• PROBLEM DESCRIPTION
Copy out every line of the data below word for word, changing nothing.

• DATA SECTION
┏━━

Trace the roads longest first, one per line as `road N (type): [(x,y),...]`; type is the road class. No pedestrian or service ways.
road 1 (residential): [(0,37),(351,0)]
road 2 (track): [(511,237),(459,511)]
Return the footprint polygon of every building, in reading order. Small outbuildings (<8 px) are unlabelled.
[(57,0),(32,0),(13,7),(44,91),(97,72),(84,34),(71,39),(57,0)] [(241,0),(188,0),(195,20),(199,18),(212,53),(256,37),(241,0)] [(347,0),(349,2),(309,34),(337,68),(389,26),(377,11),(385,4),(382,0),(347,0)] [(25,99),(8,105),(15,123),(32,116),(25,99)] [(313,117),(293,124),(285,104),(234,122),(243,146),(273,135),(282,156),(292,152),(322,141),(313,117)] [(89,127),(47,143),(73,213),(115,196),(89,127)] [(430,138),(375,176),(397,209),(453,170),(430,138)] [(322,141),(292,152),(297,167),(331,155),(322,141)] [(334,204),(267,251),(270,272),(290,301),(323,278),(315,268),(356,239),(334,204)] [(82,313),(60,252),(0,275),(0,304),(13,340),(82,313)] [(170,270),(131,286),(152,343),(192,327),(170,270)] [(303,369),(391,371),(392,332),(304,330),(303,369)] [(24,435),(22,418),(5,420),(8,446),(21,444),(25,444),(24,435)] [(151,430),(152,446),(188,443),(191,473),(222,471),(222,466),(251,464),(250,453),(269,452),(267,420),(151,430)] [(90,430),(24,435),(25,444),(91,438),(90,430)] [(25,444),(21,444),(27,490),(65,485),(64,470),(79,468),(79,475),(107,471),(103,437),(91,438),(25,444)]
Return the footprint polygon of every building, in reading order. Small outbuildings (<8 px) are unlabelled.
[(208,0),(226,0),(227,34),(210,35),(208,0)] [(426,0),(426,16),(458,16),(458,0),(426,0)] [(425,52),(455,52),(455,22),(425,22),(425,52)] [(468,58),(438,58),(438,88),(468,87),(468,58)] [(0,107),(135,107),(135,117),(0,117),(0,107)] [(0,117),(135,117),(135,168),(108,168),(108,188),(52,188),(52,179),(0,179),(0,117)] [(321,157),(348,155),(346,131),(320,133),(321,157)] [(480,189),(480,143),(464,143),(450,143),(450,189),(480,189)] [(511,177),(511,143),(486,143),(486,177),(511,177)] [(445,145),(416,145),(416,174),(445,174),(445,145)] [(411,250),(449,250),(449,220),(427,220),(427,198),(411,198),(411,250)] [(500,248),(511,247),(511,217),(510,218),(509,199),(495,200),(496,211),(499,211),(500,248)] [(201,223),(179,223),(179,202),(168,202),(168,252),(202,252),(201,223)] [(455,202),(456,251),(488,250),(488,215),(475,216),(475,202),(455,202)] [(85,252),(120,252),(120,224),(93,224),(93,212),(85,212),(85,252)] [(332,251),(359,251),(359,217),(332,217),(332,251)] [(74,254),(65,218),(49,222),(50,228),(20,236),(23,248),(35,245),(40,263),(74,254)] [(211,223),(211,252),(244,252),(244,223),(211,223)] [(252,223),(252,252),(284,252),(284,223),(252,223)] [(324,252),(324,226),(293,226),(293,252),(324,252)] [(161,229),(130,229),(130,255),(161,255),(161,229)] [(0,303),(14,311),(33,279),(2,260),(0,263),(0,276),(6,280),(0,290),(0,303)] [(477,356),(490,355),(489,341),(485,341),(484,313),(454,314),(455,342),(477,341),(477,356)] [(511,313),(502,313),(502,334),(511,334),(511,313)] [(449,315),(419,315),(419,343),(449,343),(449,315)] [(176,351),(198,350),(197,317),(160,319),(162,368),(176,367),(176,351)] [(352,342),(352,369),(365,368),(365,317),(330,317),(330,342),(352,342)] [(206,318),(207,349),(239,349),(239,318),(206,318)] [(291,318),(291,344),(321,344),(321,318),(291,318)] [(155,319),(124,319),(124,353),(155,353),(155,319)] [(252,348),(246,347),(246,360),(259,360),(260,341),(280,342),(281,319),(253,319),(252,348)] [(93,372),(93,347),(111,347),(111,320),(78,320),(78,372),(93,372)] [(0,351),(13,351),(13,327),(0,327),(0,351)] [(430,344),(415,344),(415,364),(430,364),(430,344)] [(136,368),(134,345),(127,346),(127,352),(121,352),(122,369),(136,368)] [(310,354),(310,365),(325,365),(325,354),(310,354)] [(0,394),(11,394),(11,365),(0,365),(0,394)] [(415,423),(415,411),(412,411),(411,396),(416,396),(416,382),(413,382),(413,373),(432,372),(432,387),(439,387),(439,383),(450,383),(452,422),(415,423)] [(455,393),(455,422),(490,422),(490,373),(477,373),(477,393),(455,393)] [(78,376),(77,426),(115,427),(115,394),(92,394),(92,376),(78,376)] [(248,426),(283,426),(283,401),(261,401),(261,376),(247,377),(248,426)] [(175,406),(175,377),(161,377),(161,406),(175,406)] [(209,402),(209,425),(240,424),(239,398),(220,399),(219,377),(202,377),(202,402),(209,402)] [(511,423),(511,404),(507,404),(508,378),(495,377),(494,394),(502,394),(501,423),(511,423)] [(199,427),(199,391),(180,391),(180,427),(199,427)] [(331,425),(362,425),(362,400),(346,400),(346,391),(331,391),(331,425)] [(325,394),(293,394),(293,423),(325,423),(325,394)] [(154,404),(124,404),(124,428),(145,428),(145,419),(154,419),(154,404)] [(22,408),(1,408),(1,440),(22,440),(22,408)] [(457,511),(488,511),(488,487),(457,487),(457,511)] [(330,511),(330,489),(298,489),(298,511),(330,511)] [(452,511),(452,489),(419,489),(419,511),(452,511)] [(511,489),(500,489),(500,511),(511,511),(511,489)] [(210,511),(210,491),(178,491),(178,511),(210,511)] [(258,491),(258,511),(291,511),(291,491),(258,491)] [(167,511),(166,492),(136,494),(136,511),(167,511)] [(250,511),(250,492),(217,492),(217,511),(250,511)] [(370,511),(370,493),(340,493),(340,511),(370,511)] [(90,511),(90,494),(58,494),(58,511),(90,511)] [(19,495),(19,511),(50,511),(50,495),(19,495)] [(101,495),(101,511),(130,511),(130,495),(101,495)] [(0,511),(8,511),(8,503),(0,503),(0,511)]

┗━━

• EXERCISE OUTPUT
Trace the roads longest first, one per line as `road N (type): [(x,y),...]`; type is the road class. No pedestrian or service ways.
road 1 (residential): [(0,37),(351,0)]
road 2 (track): [(511,237),(459,511)]
Return the footprint polygon of every building, in reading order. Small outbuildings (<8 px) are unlabelled.
[(57,0),(32,0),(13,7),(44,91),(97,72),(84,34),(71,39),(57,0)] [(241,0),(188,0),(195,20),(199,18),(212,53),(256,37),(241,0)] [(347,0),(349,2),(309,34),(337,68),(389,26),(377,11),(385,4),(382,0),(347,0)] [(25,99),(8,105),(15,123),(32,116),(25,99)] [(313,117),(293,124),(285,104),(234,122),(243,146),(273,135),(282,156),(292,152),(322,141),(313,117)] [(89,127),(47,143),(73,213),(115,196),(89,127)] [(430,138),(375,176),(397,209),(453,170),(430,138)] [(322,141),(292,152),(297,167),(331,155),(322,141)] [(334,204),(267,251),(270,272),(290,301),(323,278),(315,268),(356,239),(334,204)] [(82,313),(60,252),(0,275),(0,304),(13,340),(82,313)] [(170,270),(131,286),(152,343),(192,327),(170,270)] [(303,369),(391,371),(392,332),(304,330),(303,369)] [(24,435),(22,418),(5,420),(8,446),(21,444),(25,444),(24,435)] [(151,430),(152,446),(188,443),(191,473),(222,471),(222,466),(251,464),(250,453),(269,452),(267,420),(151,430)] [(90,430),(24,435),(25,444),(91,438),(90,430)] [(25,444),(21,444),(27,490),(65,485),(64,470),(79,468),(79,475),(107,471),(103,437),(91,438),(25,444)]
Return the footprint polygon of every building, in reading order. Small outbuildings (<8 px) are unlabelled.
[(208,0),(226,0),(227,34),(210,35),(208,0)] [(426,0),(426,16),(458,16),(458,0),(426,0)] [(425,52),(455,52),(455,22),(425,22),(425,52)] [(468,58),(438,58),(438,88),(468,87),(468,58)] [(0,107),(135,107),(135,117),(0,117),(0,107)] [(0,117),(135,117),(135,168),(108,168),(108,188),(52,188),(52,179),(0,179),(0,117)] [(321,157),(348,155),(346,131),(320,133),(321,157)] [(480,189),(480,143),(464,143),(450,143),(450,189),(480,189)] [(511,177),(511,143),(486,143),(486,177),(511,177)] [(445,145),(416,145),(416,174),(445,174),(445,145)] [(411,250),(449,250),(449,220),(427,220),(427,198),(411,198),(411,250)] [(500,248),(511,247),(511,217),(510,218),(509,199),(495,200),(496,211),(499,211),(500,248)] [(201,223),(179,223),(179,202),(168,202),(168,252),(202,252),(201,223)] [(455,202),(456,251),(488,250),(488,215),(475,216),(475,202),(455,202)] [(85,252),(120,252),(120,224),(93,224),(93,212),(85,212),(85,252)] [(332,251),(359,251),(359,217),(332,217),(332,251)] [(74,254),(65,218),(49,222),(50,228),(20,236),(23,248),(35,245),(40,263),(74,254)] [(211,223),(211,252),(244,252),(244,223),(211,223)] [(252,223),(252,252),(284,252),(284,223),(252,223)] [(324,252),(324,226),(293,226),(293,252),(324,252)] [(161,229),(130,229),(130,255),(161,255),(161,229)] [(0,303),(14,311),(33,279),(2,260),(0,263),(0,276),(6,280),(0,290),(0,303)] [(477,356),(490,355),(489,341),(485,341),(484,313),(454,314),(455,342),(477,341),(477,356)] [(511,313),(502,313),(502,334),(511,334),(511,313)] [(449,315),(419,315),(419,343),(449,343),(449,315)] [(176,351),(198,350),(197,317),(160,319),(162,368),(176,367),(176,351)] [(352,342),(352,369),(365,368),(365,317),(330,317),(330,342),(352,342)] [(206,318),(207,349),(239,349),(239,318),(206,318)] [(291,318),(291,344),(321,344),(321,318),(291,318)] [(155,319),(124,319),(124,353),(155,353),(155,319)] [(252,348),(246,347),(246,360),(259,360),(260,341),(280,342),(281,319),(253,319),(252,348)] [(93,372),(93,347),(111,347),(111,320),(78,320),(78,372),(93,372)] [(0,351),(13,351),(13,327),(0,327),(0,351)] [(430,344),(415,344),(415,364),(430,364),(430,344)] [(136,368),(134,345),(127,346),(127,352),(121,352),(122,369),(136,368)] [(310,354),(310,365),(325,365),(325,354),(310,354)] [(0,394),(11,394),(11,365),(0,365),(0,394)] [(415,423),(415,411),(412,411),(411,396),(416,396),(416,382),(413,382),(413,373),(432,372),(432,387),(439,387),(439,383),(450,383),(452,422),(415,423)] [(455,393),(455,422),(490,422),(490,373),(477,373),(477,393),(455,393)] [(78,376),(77,426),(115,427),(115,394),(92,394),(92,376),(78,376)] [(248,426),(283,426),(283,401),(261,401),(261,376),(247,377),(248,426)] [(175,406),(175,377),(161,377),(161,406),(175,406)] [(209,402),(209,425),(240,424),(239,398),(220,399),(219,377),(202,377),(202,402),(209,402)] [(511,423),(511,404),(507,404),(508,378),(495,377),(494,394),(502,394),(501,423),(511,423)] [(199,427),(199,391),(180,391),(180,427),(199,427)] [(331,425),(362,425),(362,400),(346,400),(346,391),(331,391),(331,425)] [(325,394),(293,394),(293,423),(325,423),(325,394)] [(154,404),(124,404),(124,428),(145,428),(145,419),(154,419),(154,404)] [(22,408),(1,408),(1,440),(22,440),(22,408)] [(457,511),(488,511),(488,487),(457,487),(457,511)] [(330,511),(330,489),(298,489),(298,511),(330,511)] [(452,511),(452,489),(419,489),(419,511),(452,511)] [(511,489),(500,489),(500,511),(511,511),(511,489)] [(210,511),(210,491),(178,491),(178,511),(210,511)] [(258,491),(258,511),(291,511),(291,491),(258,491)] [(167,511),(166,492),(136,494),(136,511),(167,511)] [(250,511),(250,492),(217,492),(217,511),(250,511)] [(370,511),(370,493),(340,493),(340,511),(370,511)] [(90,511),(90,494),(58,494),(58,511),(90,511)] [(19,495),(19,511),(50,511),(50,495),(19,495)] [(101,495),(101,511),(130,511),(130,495),(101,495)] [(0,511),(8,511),(8,503),(0,503),(0,511)]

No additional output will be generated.